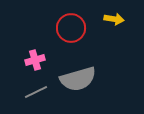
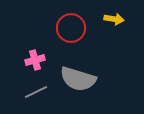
gray semicircle: rotated 33 degrees clockwise
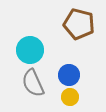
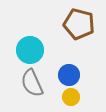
gray semicircle: moved 1 px left
yellow circle: moved 1 px right
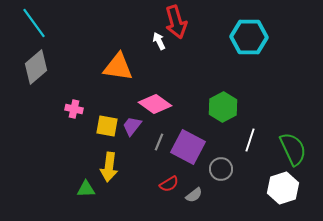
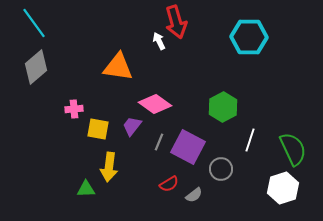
pink cross: rotated 18 degrees counterclockwise
yellow square: moved 9 px left, 3 px down
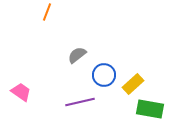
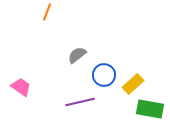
pink trapezoid: moved 5 px up
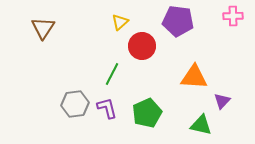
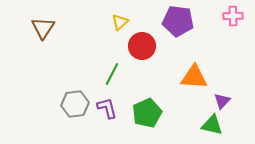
green triangle: moved 11 px right
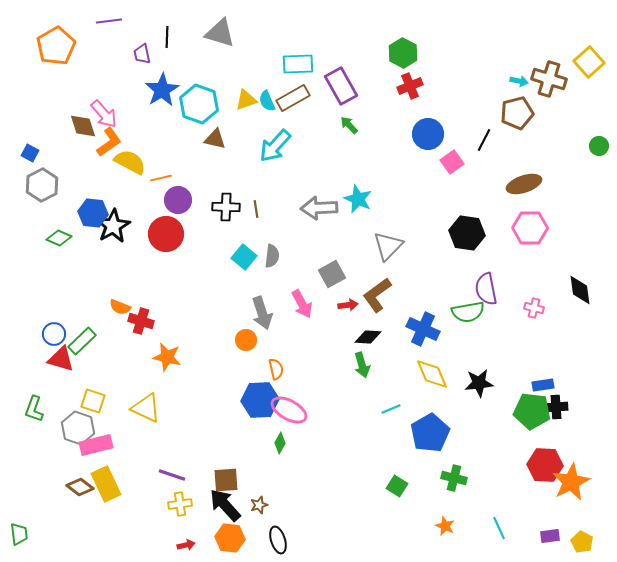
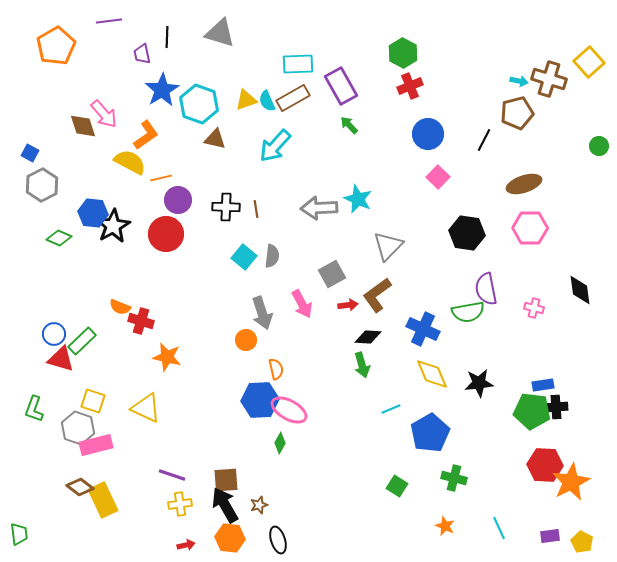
orange L-shape at (109, 142): moved 37 px right, 7 px up
pink square at (452, 162): moved 14 px left, 15 px down; rotated 10 degrees counterclockwise
yellow rectangle at (106, 484): moved 3 px left, 16 px down
black arrow at (225, 505): rotated 12 degrees clockwise
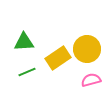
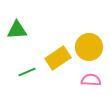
green triangle: moved 7 px left, 12 px up
yellow circle: moved 2 px right, 2 px up
pink semicircle: rotated 18 degrees clockwise
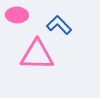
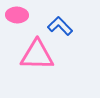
blue L-shape: moved 1 px right, 1 px down
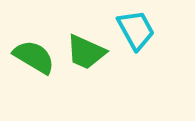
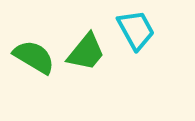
green trapezoid: rotated 75 degrees counterclockwise
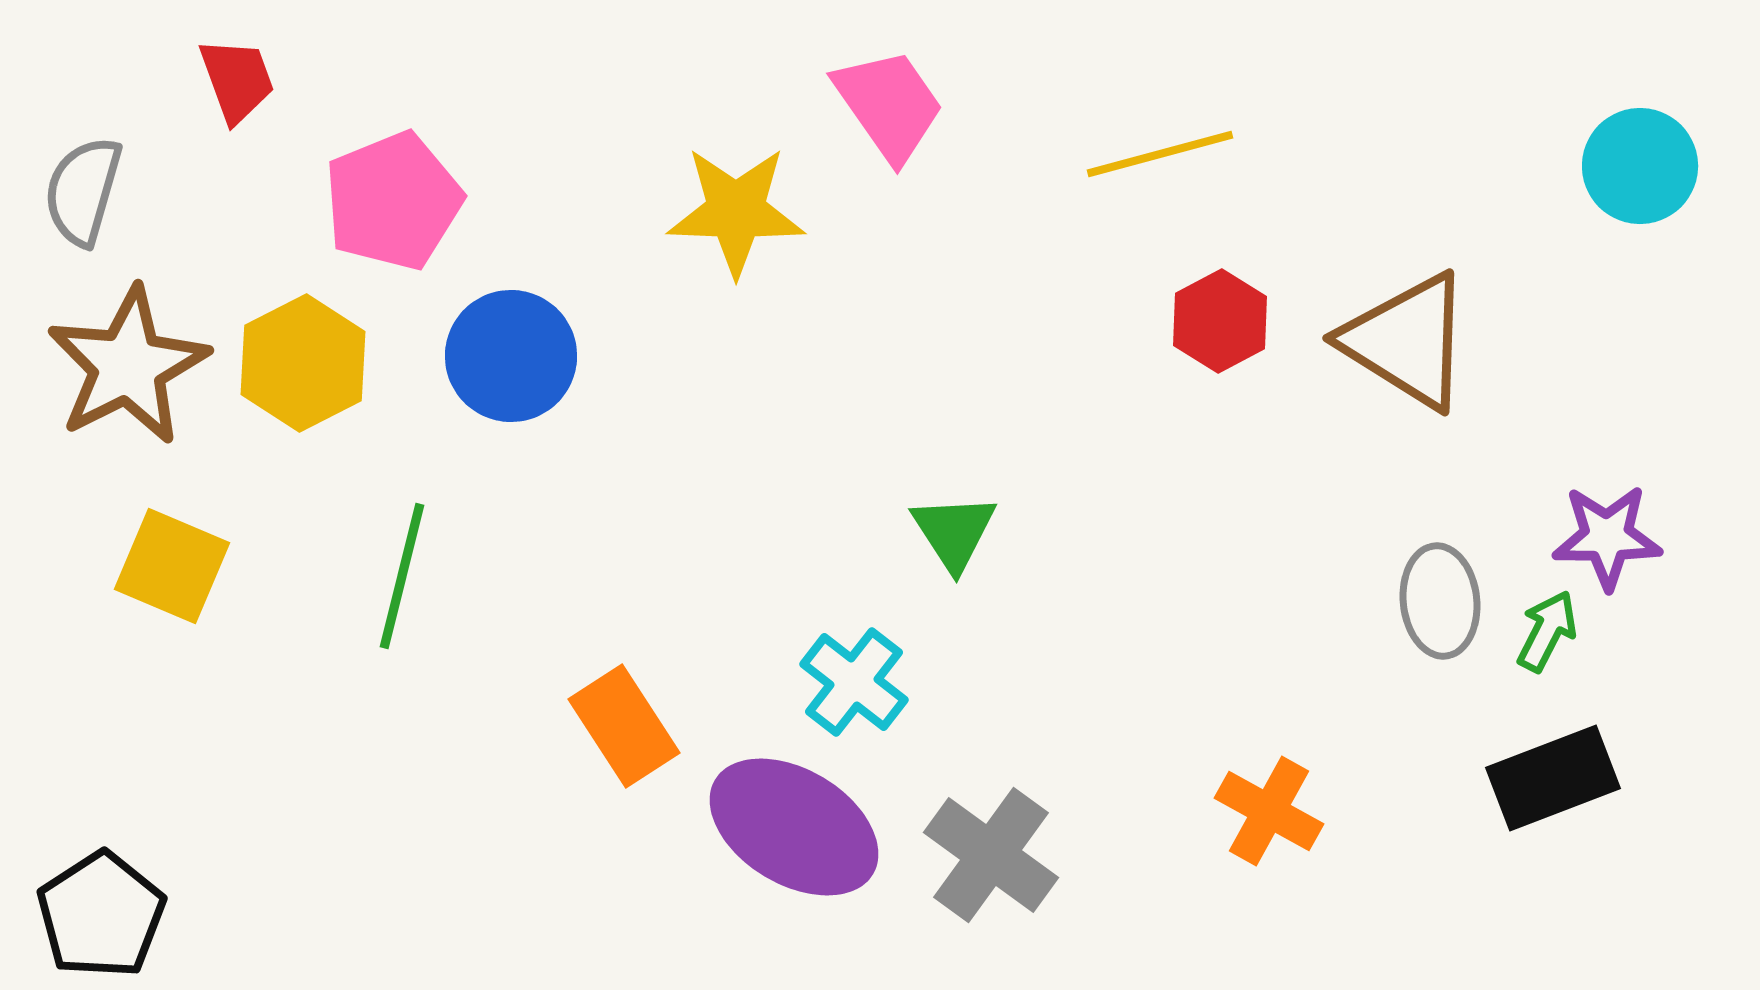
##########
#### Task objective:
Give back every record exactly. Omit the pictures.

#### Result of this task:
gray semicircle: rotated 33 degrees clockwise
gray semicircle: moved 1 px left
yellow circle: moved 1 px right
pink cross: rotated 18 degrees counterclockwise
yellow square: moved 9 px left, 3 px down
pink trapezoid: moved 5 px up
green triangle: moved 11 px right
orange L-shape at (109, 142): moved 37 px right, 7 px up
pink square at (452, 162): moved 14 px left, 15 px down; rotated 10 degrees counterclockwise
yellow rectangle at (106, 484): moved 3 px left, 16 px down
black arrow at (225, 505): rotated 12 degrees clockwise
green triangle: moved 7 px left, 12 px up
yellow circle: moved 2 px right, 2 px up
pink semicircle: rotated 18 degrees clockwise
blue L-shape: moved 1 px right, 1 px down
green trapezoid: rotated 75 degrees counterclockwise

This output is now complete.